**ACTION ITEM:** Under this line sits a listing. Repeat exactly and only its lines from the one holding "turquoise can: 1 -> 3" through the one holding "grey pot: 5 -> 4"; skip pictures.

**DATASET EXTRACT:**
= = = =

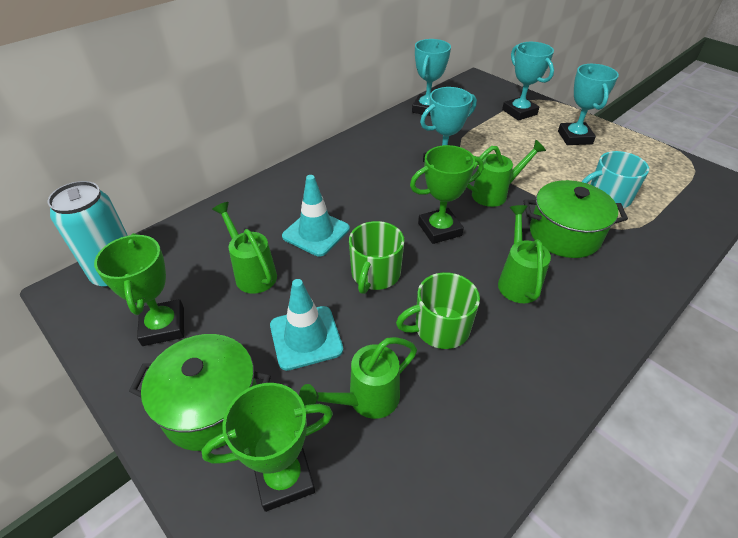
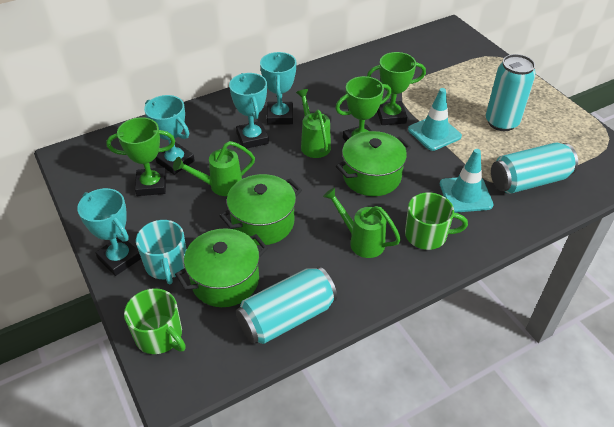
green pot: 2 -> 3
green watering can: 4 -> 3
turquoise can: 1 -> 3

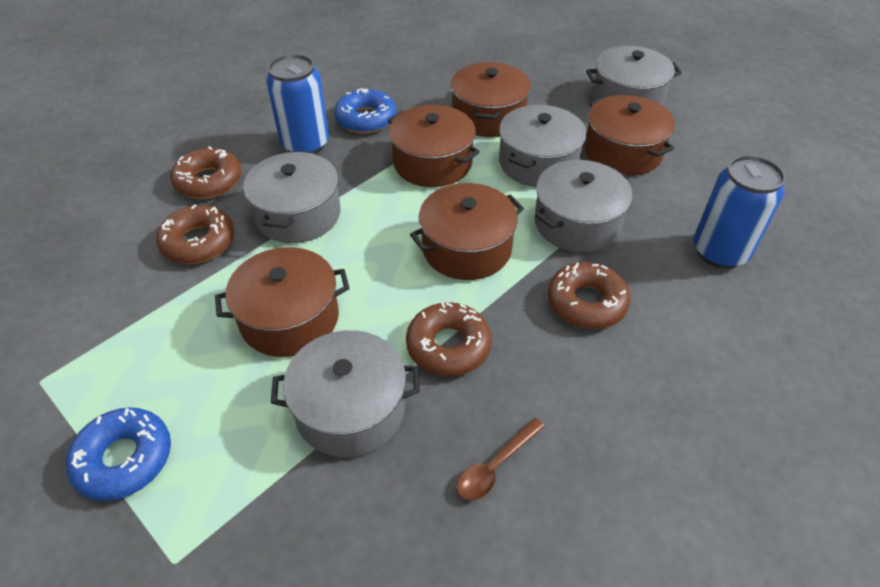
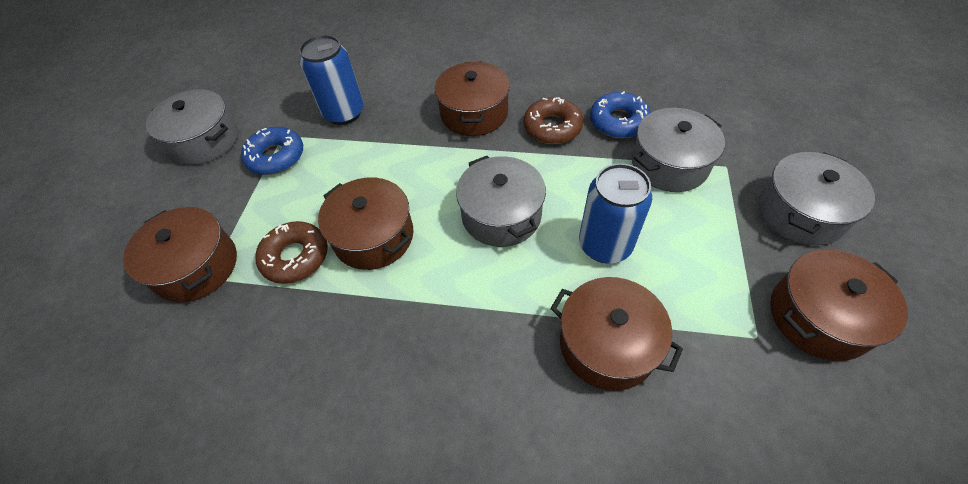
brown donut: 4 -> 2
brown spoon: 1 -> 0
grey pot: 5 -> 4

= = = =

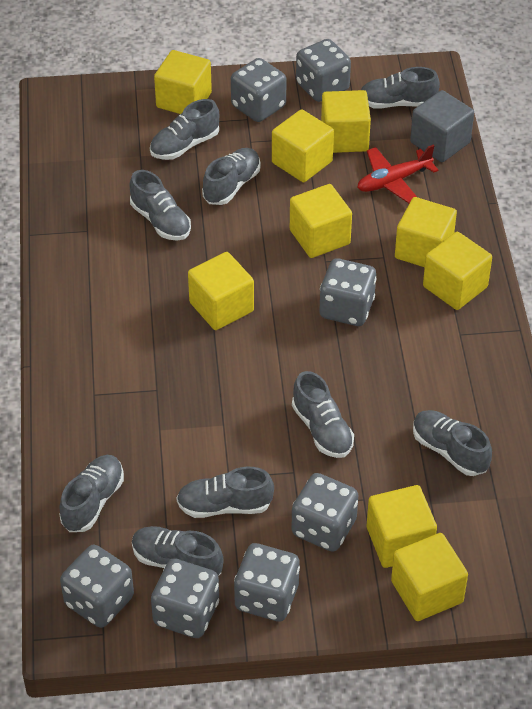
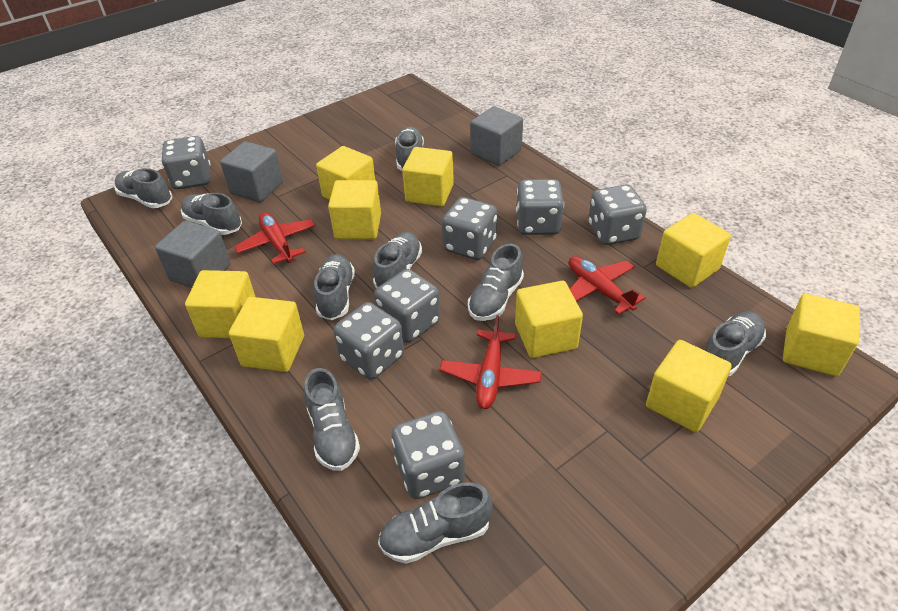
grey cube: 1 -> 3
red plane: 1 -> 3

= = = =

**TASK SOLUTION:**
turquoise can: 1 -> 3

brown donut: 4 -> 2
brown spoon: 1 -> 0
grey pot: 5 -> 4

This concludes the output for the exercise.